----- Exercise input -----
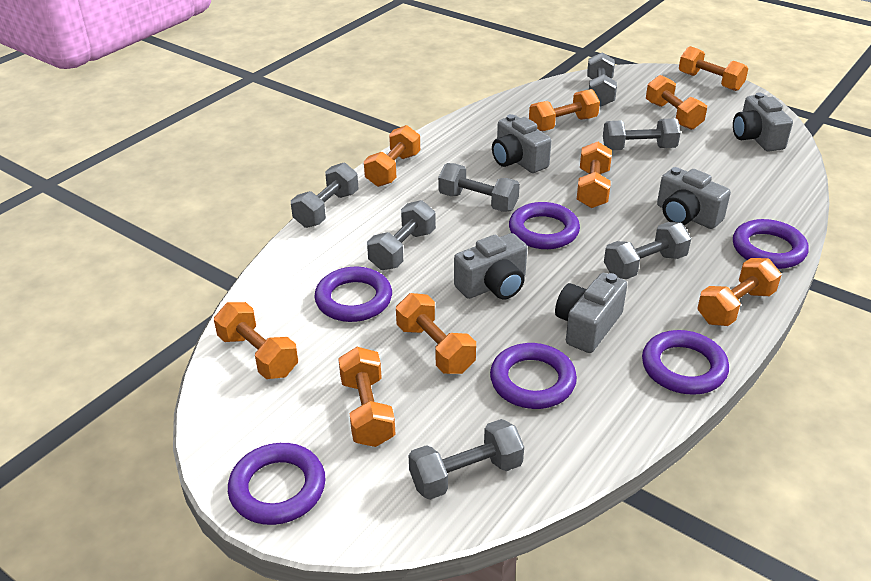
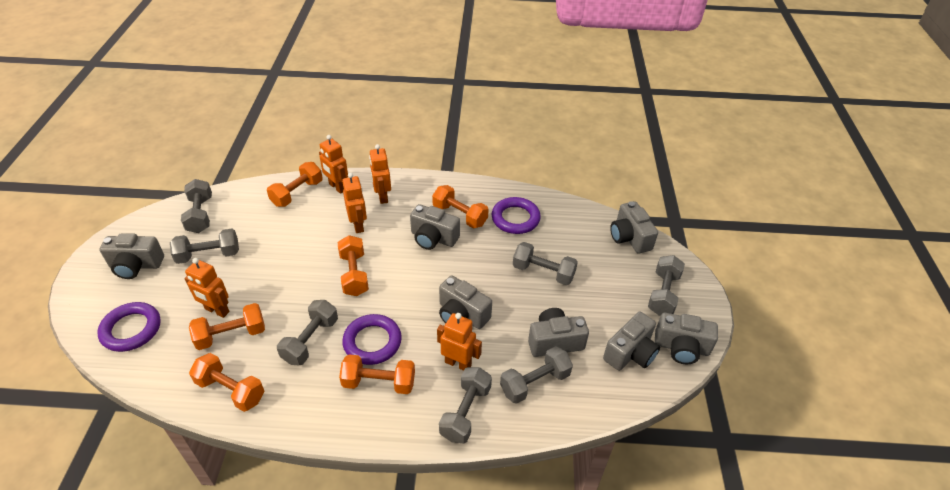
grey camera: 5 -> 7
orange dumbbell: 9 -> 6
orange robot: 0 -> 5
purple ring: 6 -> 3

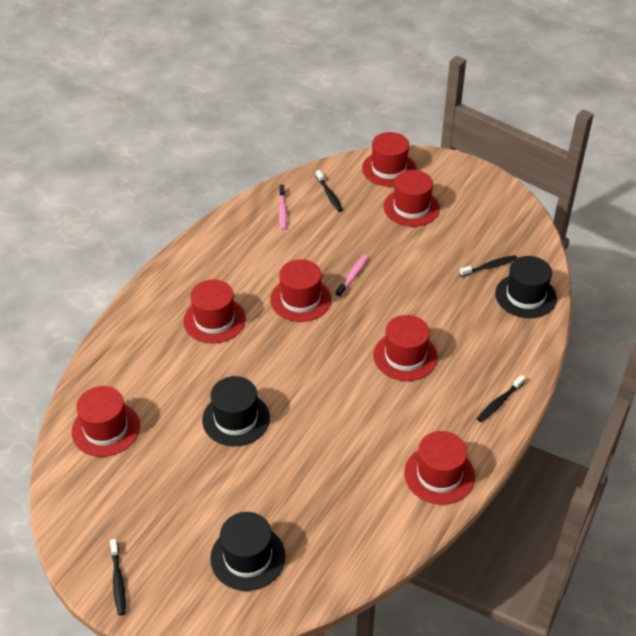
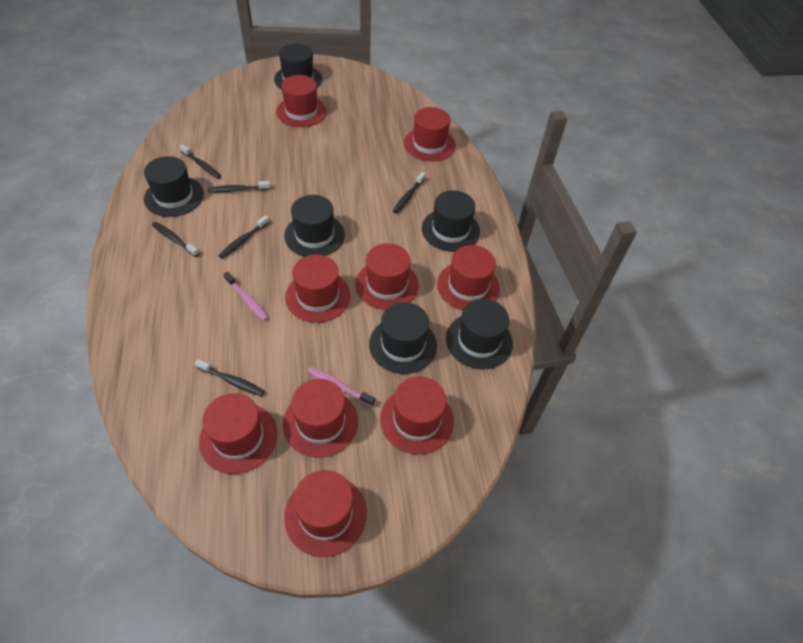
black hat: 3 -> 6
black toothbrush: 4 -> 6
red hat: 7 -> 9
-----
(Task details):
Would you write out every record word for word, leaving no picture in?

(Written answer):
grey camera: 5 -> 7
orange dumbbell: 9 -> 6
orange robot: 0 -> 5
purple ring: 6 -> 3

black hat: 3 -> 6
black toothbrush: 4 -> 6
red hat: 7 -> 9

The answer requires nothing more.